Action item -
Could you print exactly the lines of the listing below, starting at the line that has "purple cone E7" and ending at the line that has "none -> red brick H8:J8 level 2", and only those lines?

Provided data -
>>>>>

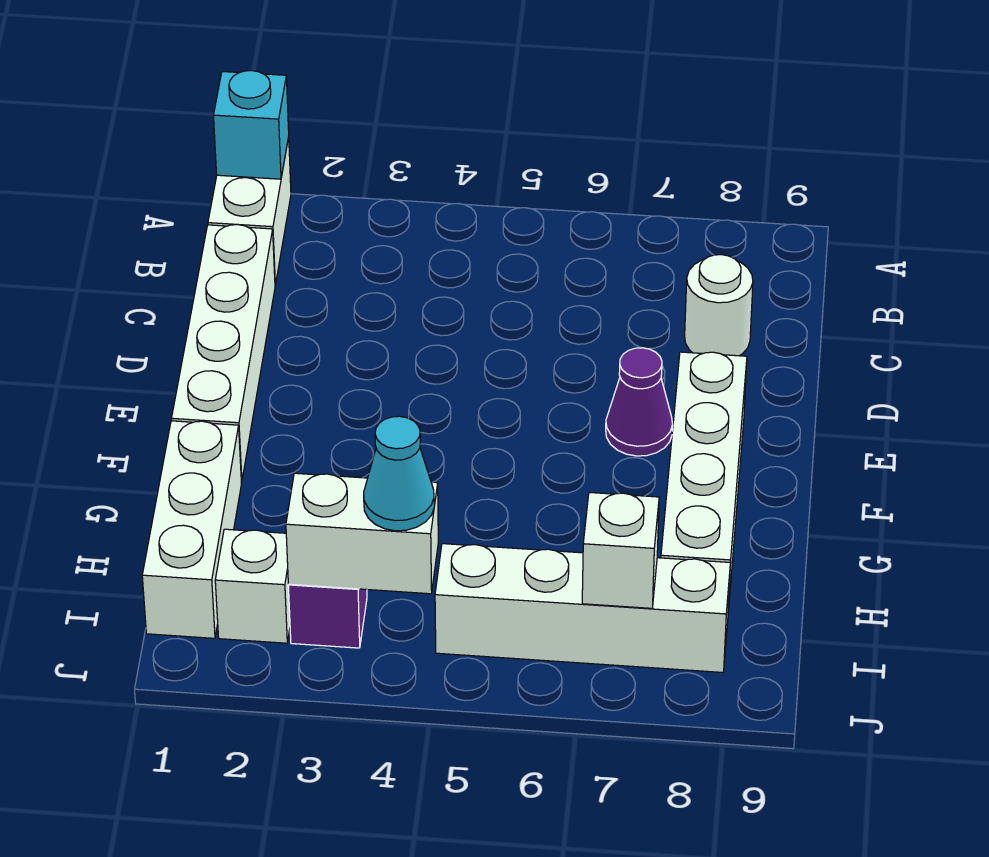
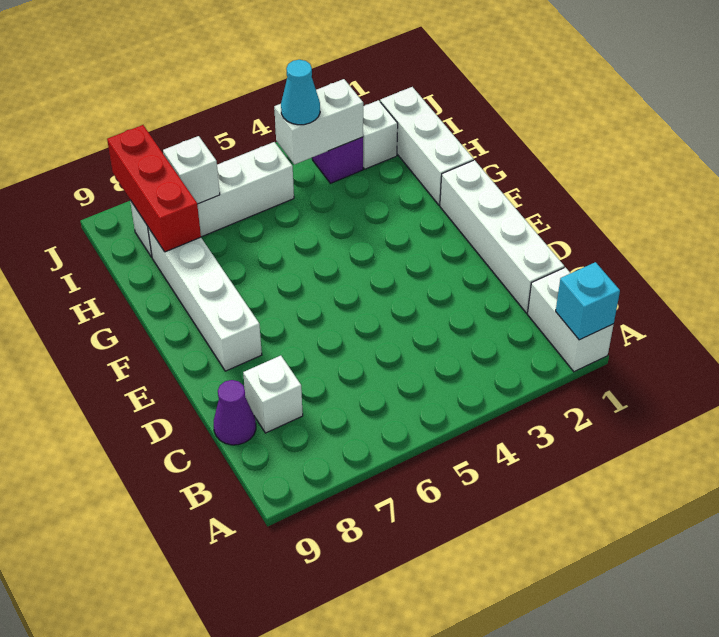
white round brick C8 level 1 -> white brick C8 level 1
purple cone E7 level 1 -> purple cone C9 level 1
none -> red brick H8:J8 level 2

<<<<<
>>>>>

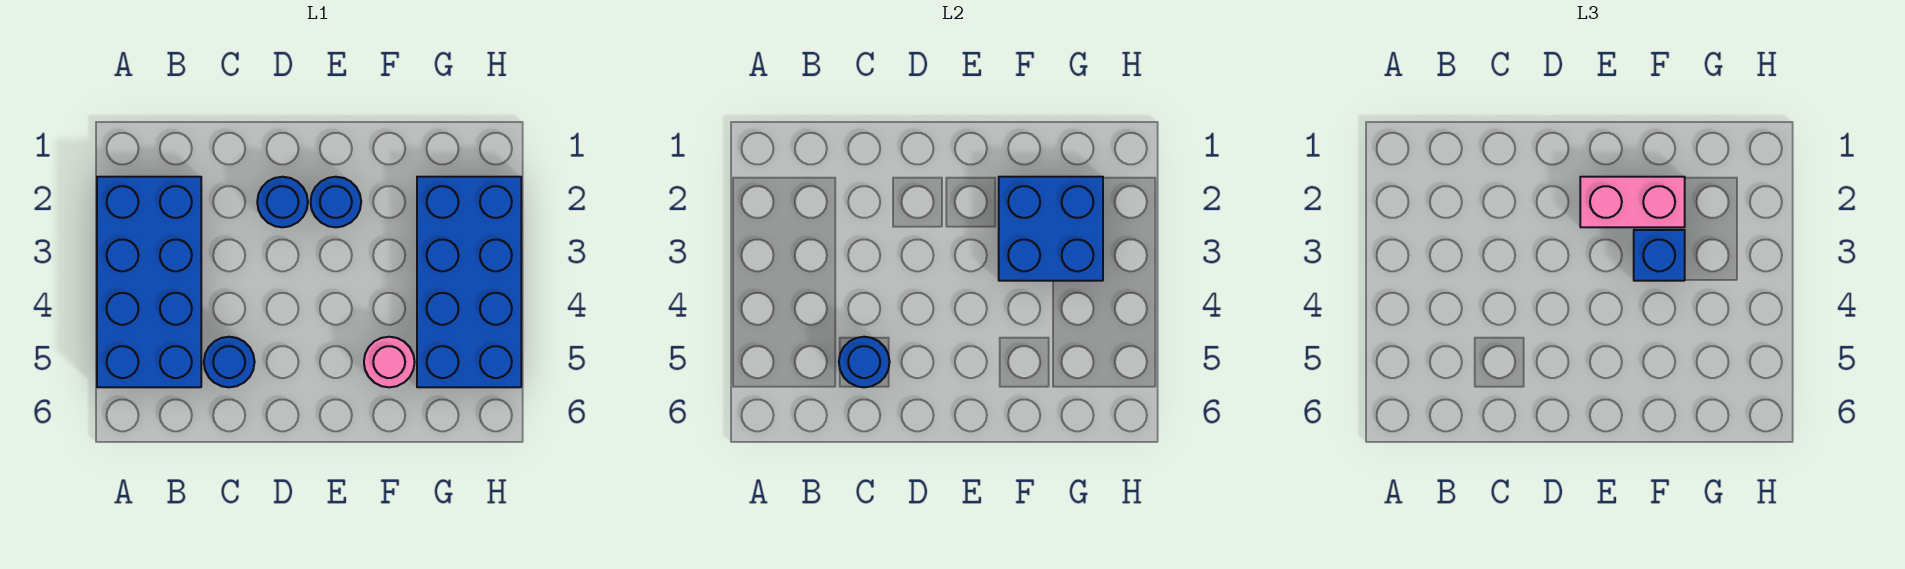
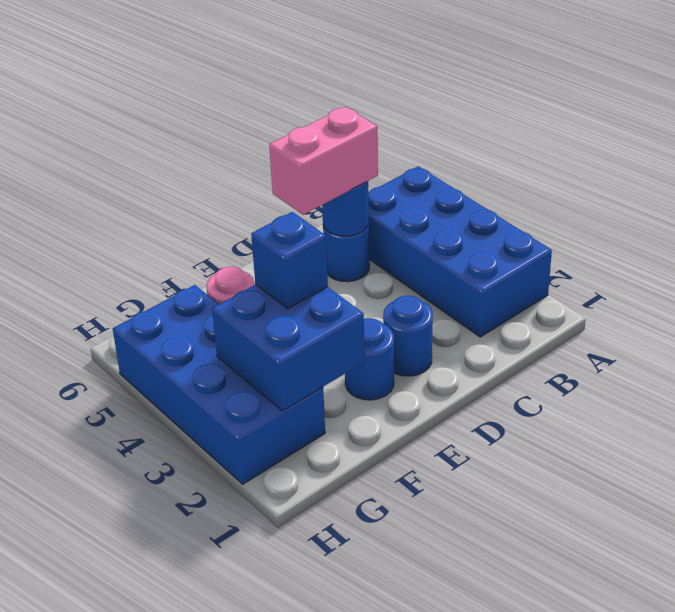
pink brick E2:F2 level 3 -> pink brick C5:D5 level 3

<<<<<

Result of this exercise -
purple cone E7 level 1 -> purple cone C9 level 1
none -> red brick H8:J8 level 2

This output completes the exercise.